Check every line below for the word "ball" and copy each one that has it.

Scene images with change listings
-- Opening Marker --

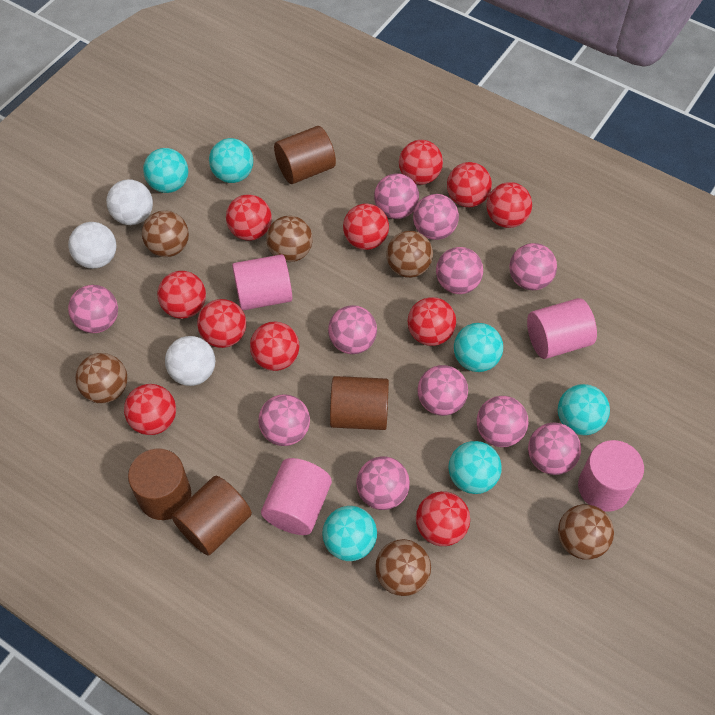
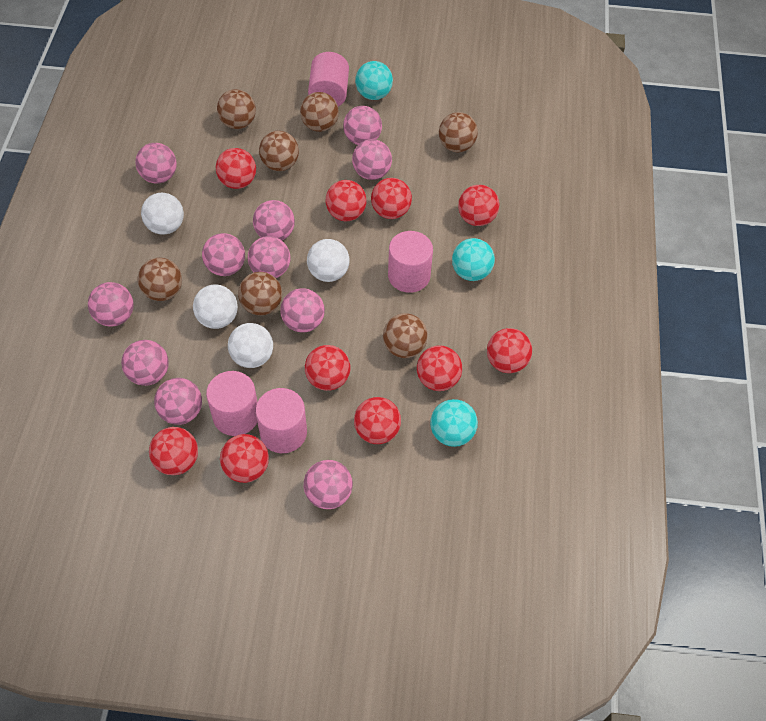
brown ball: 6 -> 7
brown cylinder: 4 -> 0
red ball: 11 -> 10
turquoise ball: 6 -> 3
white ball: 3 -> 4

-- Closing Marker --

Task solution
brown ball: 6 -> 7
red ball: 11 -> 10
turquoise ball: 6 -> 3
white ball: 3 -> 4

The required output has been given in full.